- WHAT YOU SHOULD DO -
Can you print the data exactly and leave out each image?

======== DATASET EXCERPT

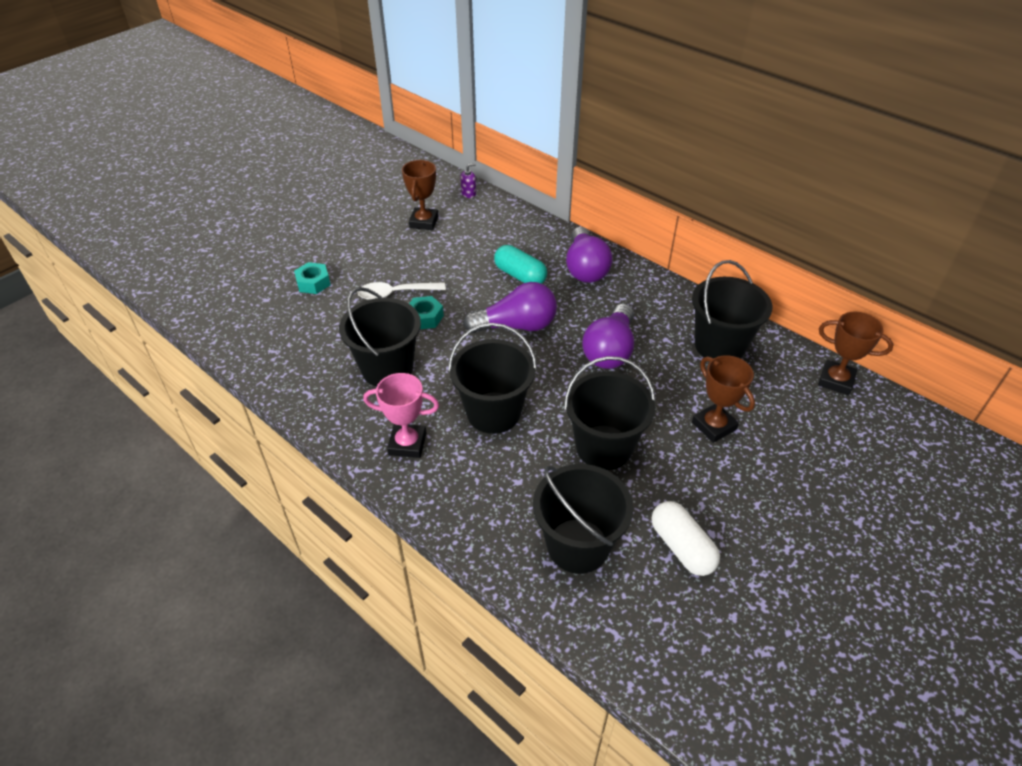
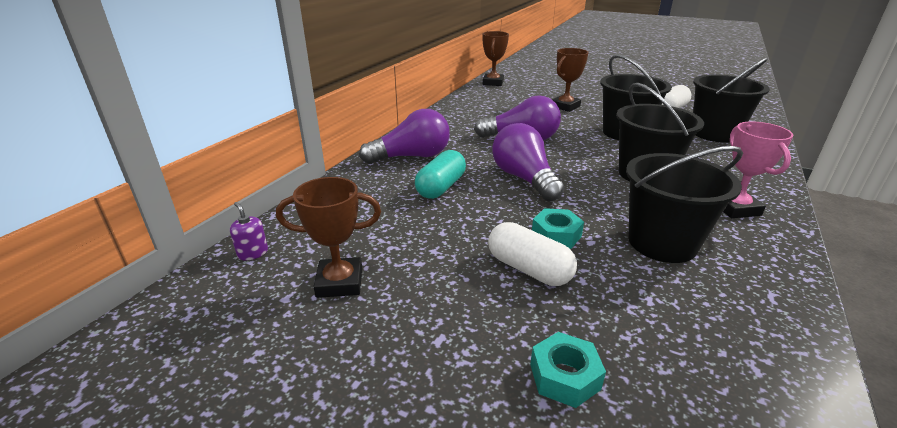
camera: 105 degrees left, 15 degrees down
(395, 294) = (528, 269): white spoon -> white capsule
(719, 346) = (485, 107): black bucket -> none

================

- SOLVED PROBLEM -
camera: 105 degrees left, 15 degrees down
(395, 294) = (528, 269): white spoon -> white capsule
(719, 346) = (485, 107): black bucket -> none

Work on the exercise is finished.